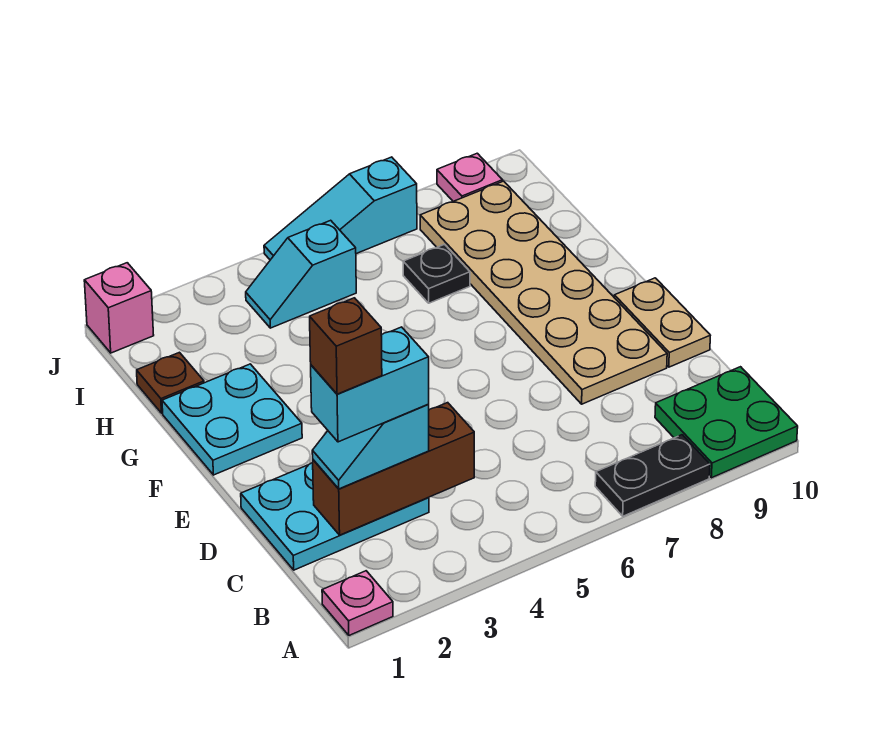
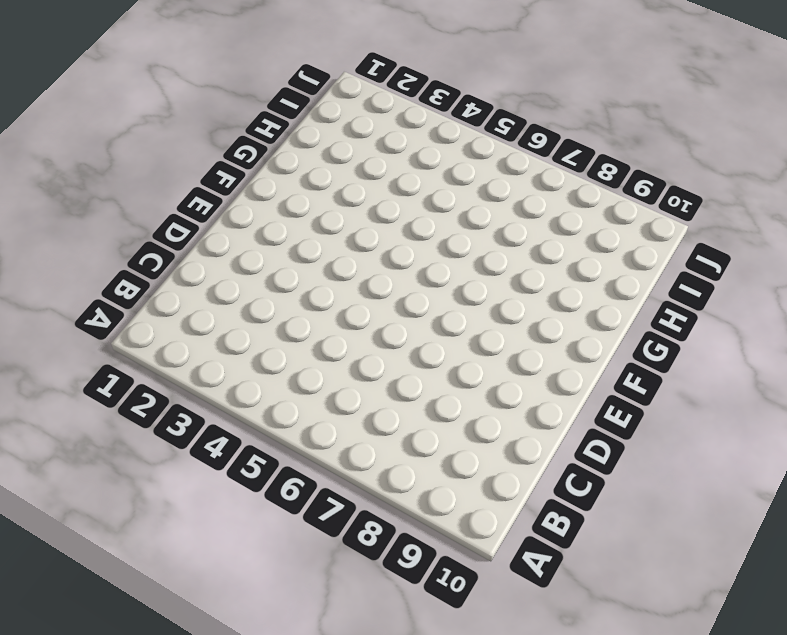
none -> pink plate A1 level 1
none -> black plate A7:A8 level 1
none -> green plate A9:B10 level 1

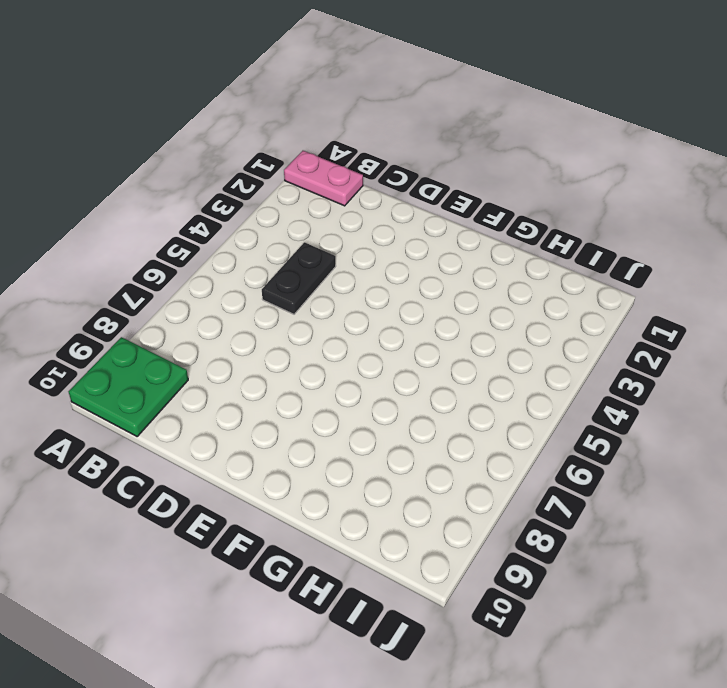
pink plate A1:B1 level 1 -> pink plate A1 level 1
black plate C4:C5 level 1 -> black plate A7:A8 level 1
none -> cyan plate C1:D3 level 1
none -> tan plate D8:I9 level 1
none -> tan plate D10:E10 level 1

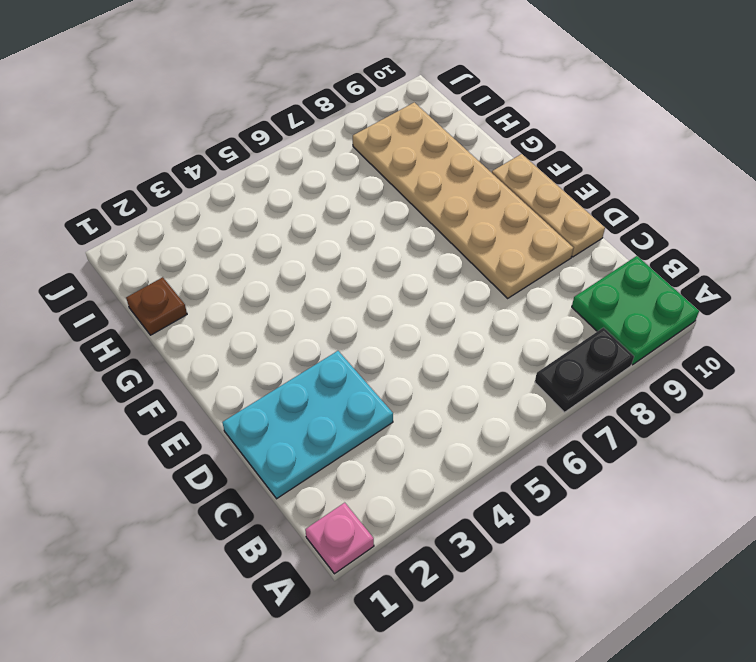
tan plate D10:F10 level 1 -> tan plate D10:E10 level 1
none -> cyan plate F1:G2 level 1
none -> black plate H7 level 1
none -> cyan slope I4:I5 level 1 top 5

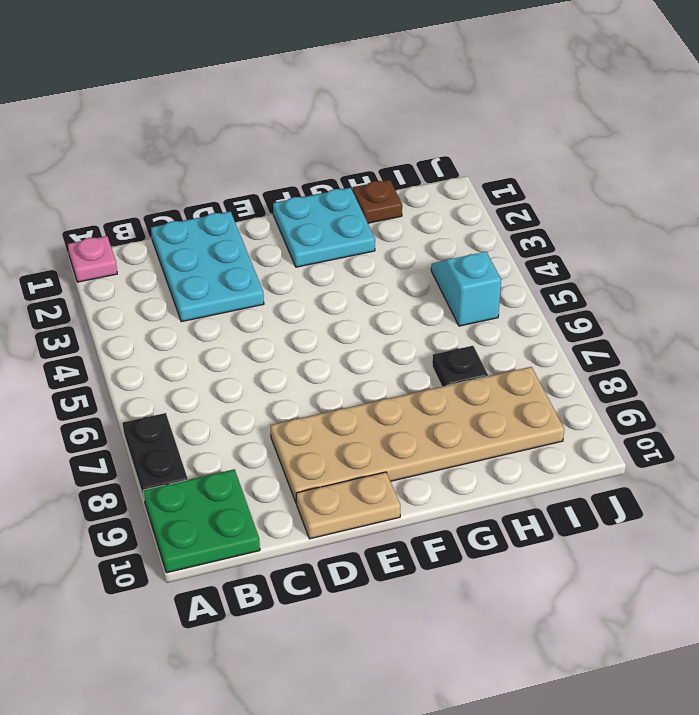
none -> pink brick J1 level 1
none -> cyan slope J5:J7 level 1 top 7
none -> pink plate J9 level 1

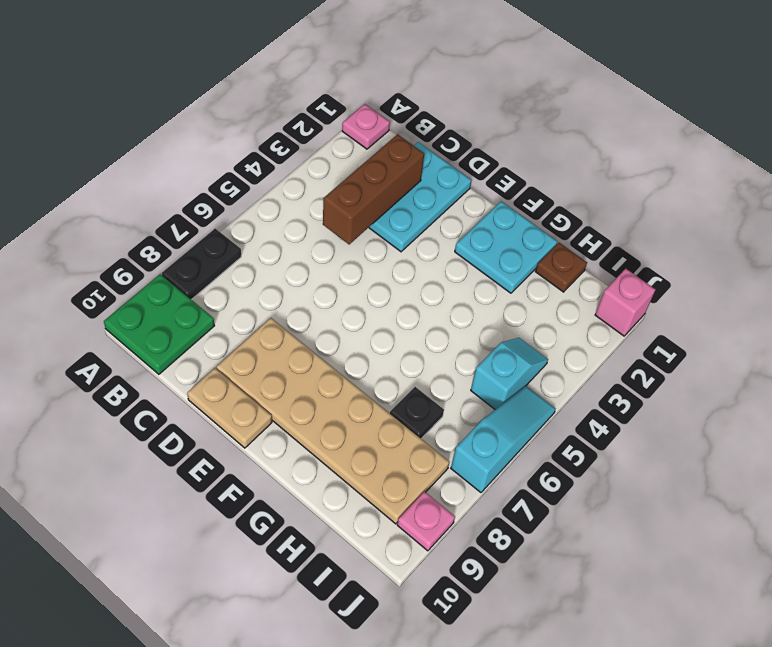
none -> cyan slope C2:C3 level 3 top 3
none -> cyan brick C2:C3 level 4
none -> brown brick C2 level 5

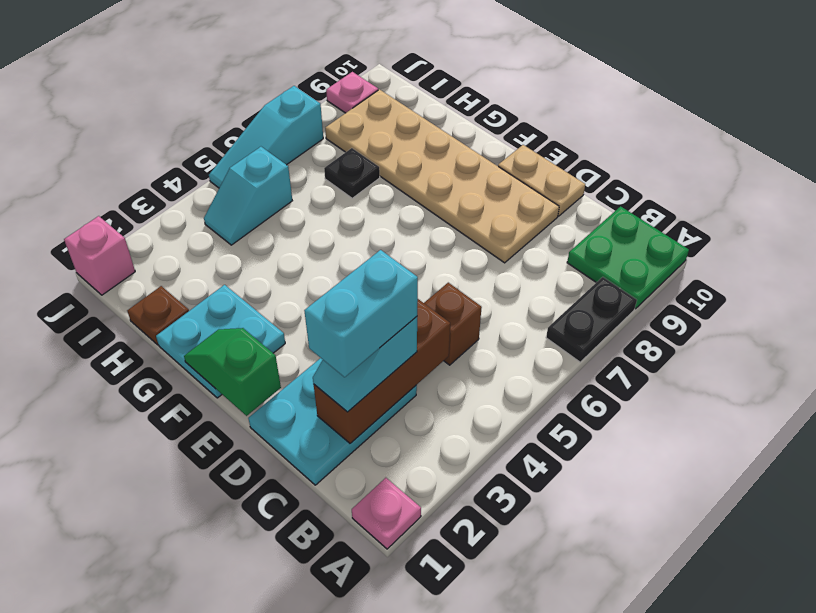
brown brick C5 level 1 -> brown brick C2 level 5
green slope E1:F1 level 2 top E -> none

....

## Task to complete
Your answer must be the full listing, reproduced word for word, without its pictures.

## Solved problem
none -> pink plate A1 level 1
none -> black plate A7:A8 level 1
none -> green plate A9:B10 level 1

pink plate A1:B1 level 1 -> pink plate A1 level 1
black plate C4:C5 level 1 -> black plate A7:A8 level 1
none -> cyan plate C1:D3 level 1
none -> tan plate D8:I9 level 1
none -> tan plate D10:E10 level 1

tan plate D10:F10 level 1 -> tan plate D10:E10 level 1
none -> cyan plate F1:G2 level 1
none -> black plate H7 level 1
none -> cyan slope I4:I5 level 1 top 5

none -> pink brick J1 level 1
none -> cyan slope J5:J7 level 1 top 7
none -> pink plate J9 level 1

none -> cyan slope C2:C3 level 3 top 3
none -> cyan brick C2:C3 level 4
none -> brown brick C2 level 5

brown brick C5 level 1 -> brown brick C2 level 5
green slope E1:F1 level 2 top E -> none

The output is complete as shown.